WRITTEN EXERCISE: Print the lines of the data below without any changes, beginning at the line that contains "Vice-captain (722, 477)" and ending after the line that contains "Ignace Ntirenganya (114, 857)".
---------------
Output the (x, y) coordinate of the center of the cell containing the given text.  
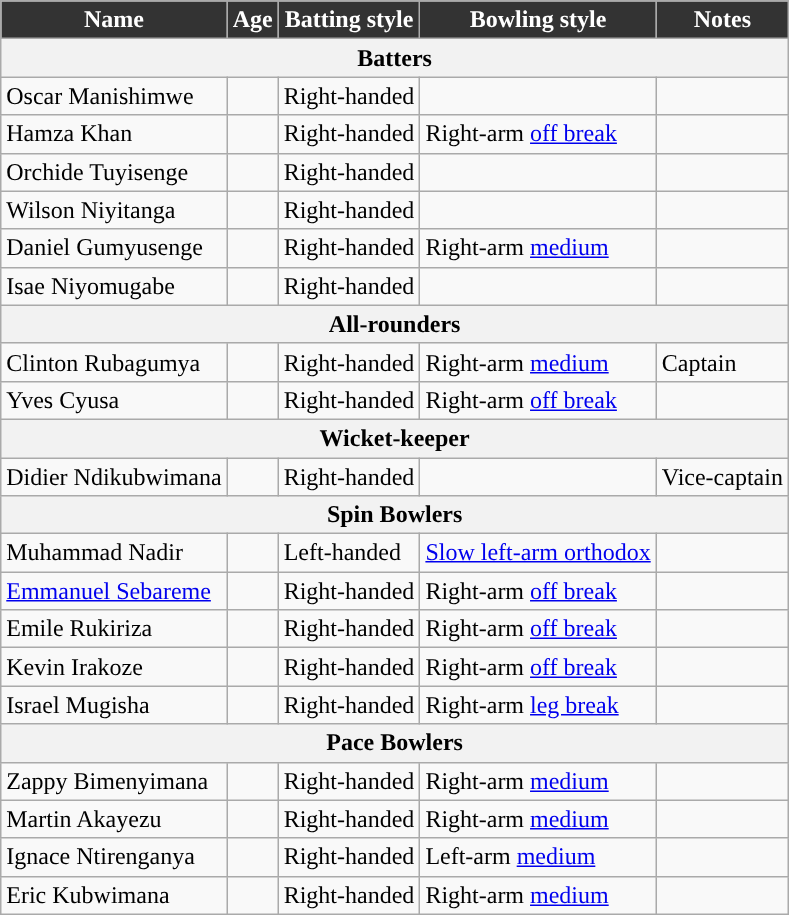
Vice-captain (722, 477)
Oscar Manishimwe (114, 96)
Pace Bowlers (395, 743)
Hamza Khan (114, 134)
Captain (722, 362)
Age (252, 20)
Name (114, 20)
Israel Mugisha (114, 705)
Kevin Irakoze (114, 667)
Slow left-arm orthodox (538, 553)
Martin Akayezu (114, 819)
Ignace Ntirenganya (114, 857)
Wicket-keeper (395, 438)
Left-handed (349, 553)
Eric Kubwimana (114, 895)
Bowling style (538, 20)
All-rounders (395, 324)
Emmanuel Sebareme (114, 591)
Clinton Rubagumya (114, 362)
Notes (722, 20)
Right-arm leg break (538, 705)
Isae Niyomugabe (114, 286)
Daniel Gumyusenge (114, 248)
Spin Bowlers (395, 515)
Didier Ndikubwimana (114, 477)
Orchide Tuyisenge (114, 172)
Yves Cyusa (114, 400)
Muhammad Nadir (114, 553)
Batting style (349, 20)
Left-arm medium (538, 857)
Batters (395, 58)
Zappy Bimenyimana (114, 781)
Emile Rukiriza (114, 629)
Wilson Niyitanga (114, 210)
---------------
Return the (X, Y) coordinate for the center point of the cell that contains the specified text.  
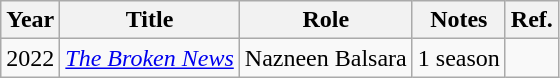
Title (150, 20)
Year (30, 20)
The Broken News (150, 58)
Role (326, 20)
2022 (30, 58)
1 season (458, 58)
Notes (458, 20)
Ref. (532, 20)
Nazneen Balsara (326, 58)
---------------
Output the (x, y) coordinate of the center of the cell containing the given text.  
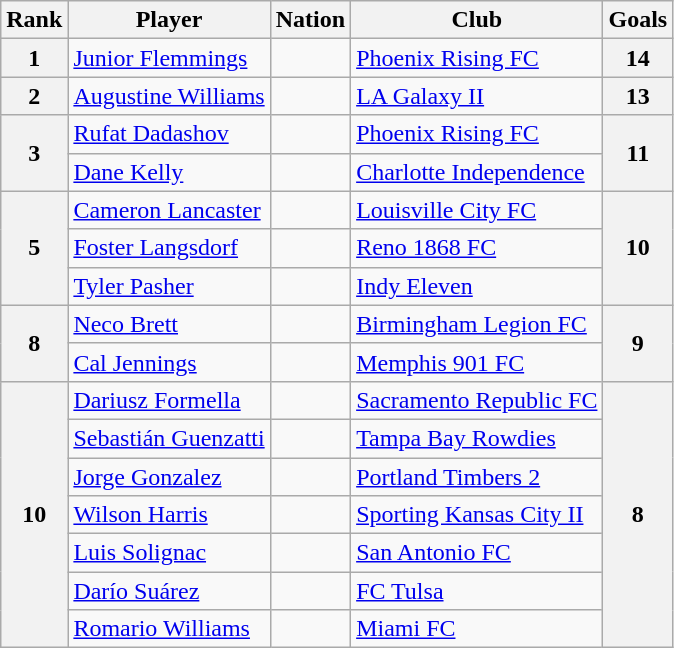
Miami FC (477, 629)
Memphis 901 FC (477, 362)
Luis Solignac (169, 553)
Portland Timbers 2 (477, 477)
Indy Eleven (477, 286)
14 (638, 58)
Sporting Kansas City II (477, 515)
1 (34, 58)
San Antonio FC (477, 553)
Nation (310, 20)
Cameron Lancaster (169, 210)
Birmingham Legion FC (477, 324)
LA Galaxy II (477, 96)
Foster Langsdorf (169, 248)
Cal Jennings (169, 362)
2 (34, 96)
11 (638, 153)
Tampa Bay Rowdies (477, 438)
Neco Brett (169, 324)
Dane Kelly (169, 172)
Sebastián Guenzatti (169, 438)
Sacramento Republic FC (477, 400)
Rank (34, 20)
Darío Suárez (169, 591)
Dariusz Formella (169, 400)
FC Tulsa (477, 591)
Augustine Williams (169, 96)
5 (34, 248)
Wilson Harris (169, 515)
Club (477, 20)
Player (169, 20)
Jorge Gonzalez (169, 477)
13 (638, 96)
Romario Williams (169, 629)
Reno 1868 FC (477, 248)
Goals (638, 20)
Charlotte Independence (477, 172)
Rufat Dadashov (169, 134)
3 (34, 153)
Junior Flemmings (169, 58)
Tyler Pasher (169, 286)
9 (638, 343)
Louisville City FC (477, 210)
---------------
SOLUTION TO THIS EXERCISE:
Vice-captain (722, 477)
Oscar Manishimwe (114, 96)
Pace Bowlers (395, 743)
Hamza Khan (114, 134)
Captain (722, 362)
Age (252, 20)
Name (114, 20)
Israel Mugisha (114, 705)
Kevin Irakoze (114, 667)
Slow left-arm orthodox (538, 553)
Martin Akayezu (114, 819)
Ignace Ntirenganya (114, 857)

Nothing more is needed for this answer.